● Try it: Repeat the data in full and exactly. Leave the pictures out.

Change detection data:
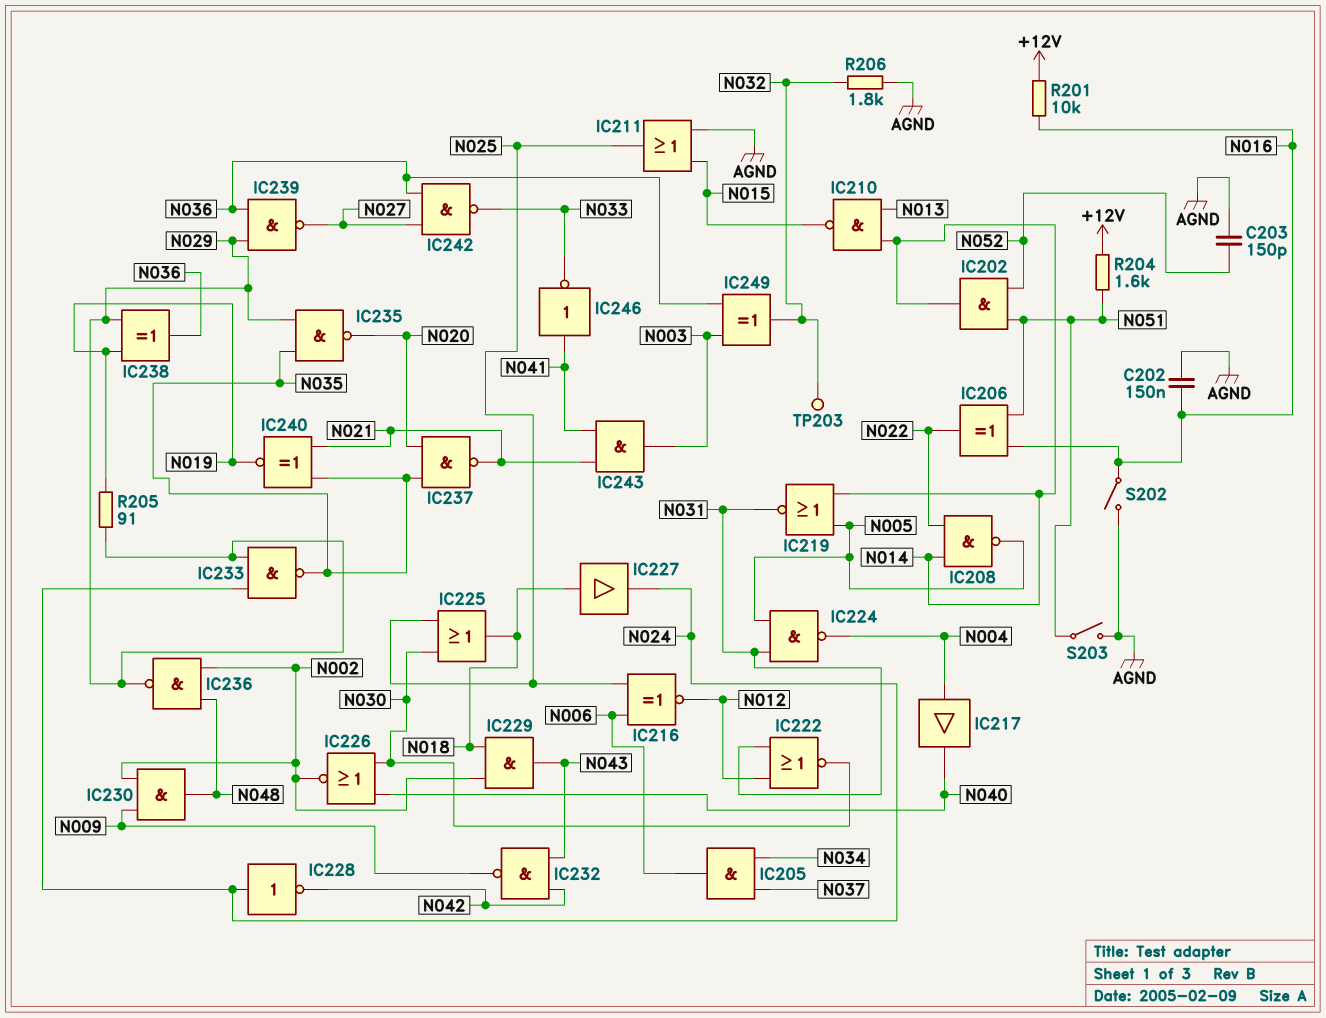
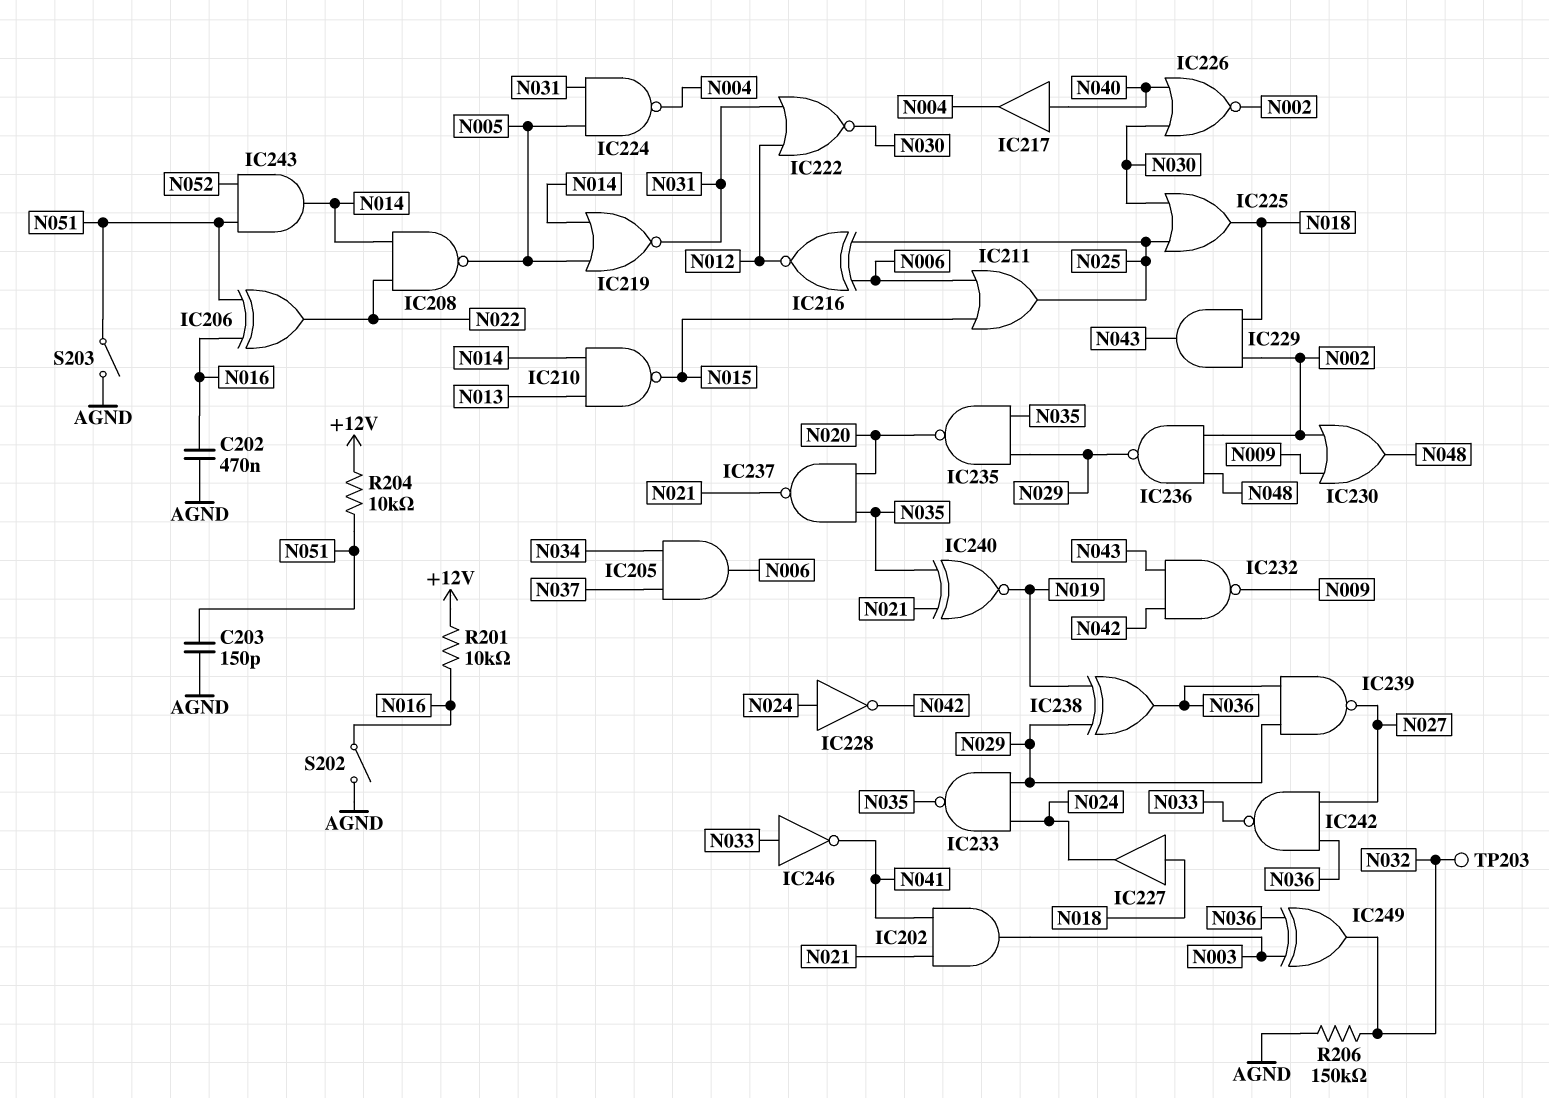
C202: 150nF (AGND, N016) -> 470nF (AGND, N016)
C203: 150pF (AGND, N052) -> 150pF (AGND, N051)
IC202: AND (in N051, in N052, out N014) -> AND (in N021, in N041, out N003)
IC211: OR (in AGND, in N015, out N025) -> OR (in N006, in N015, out N025)
IC217: buffer (in N004, out N040) -> buffer (in N040, out N004)
IC230: AND (in N002, in N009, out N048) -> OR (in N002, in N009, out N048)
IC243: AND (in N021, in N041, out N003) -> AND (in N051, in N052, out N014)
IC246: NOT (in N041, out N033) -> NOT (in N033, out N041)
R204: 1.6k (+12V, N051) -> 10k (+12V, N051)
R205: 91 (N019, N029) -> none
R206: 1.8k (AGND, N032) -> 150k (AGND, N032)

● Finished exercise:
C202: 150nF (AGND, N016) -> 470nF (AGND, N016)
C203: 150pF (AGND, N052) -> 150pF (AGND, N051)
IC202: AND (in N051, in N052, out N014) -> AND (in N021, in N041, out N003)
IC211: OR (in AGND, in N015, out N025) -> OR (in N006, in N015, out N025)
IC217: buffer (in N004, out N040) -> buffer (in N040, out N004)
IC230: AND (in N002, in N009, out N048) -> OR (in N002, in N009, out N048)
IC243: AND (in N021, in N041, out N003) -> AND (in N051, in N052, out N014)
IC246: NOT (in N041, out N033) -> NOT (in N033, out N041)
R204: 1.6k (+12V, N051) -> 10k (+12V, N051)
R205: 91 (N019, N029) -> none
R206: 1.8k (AGND, N032) -> 150k (AGND, N032)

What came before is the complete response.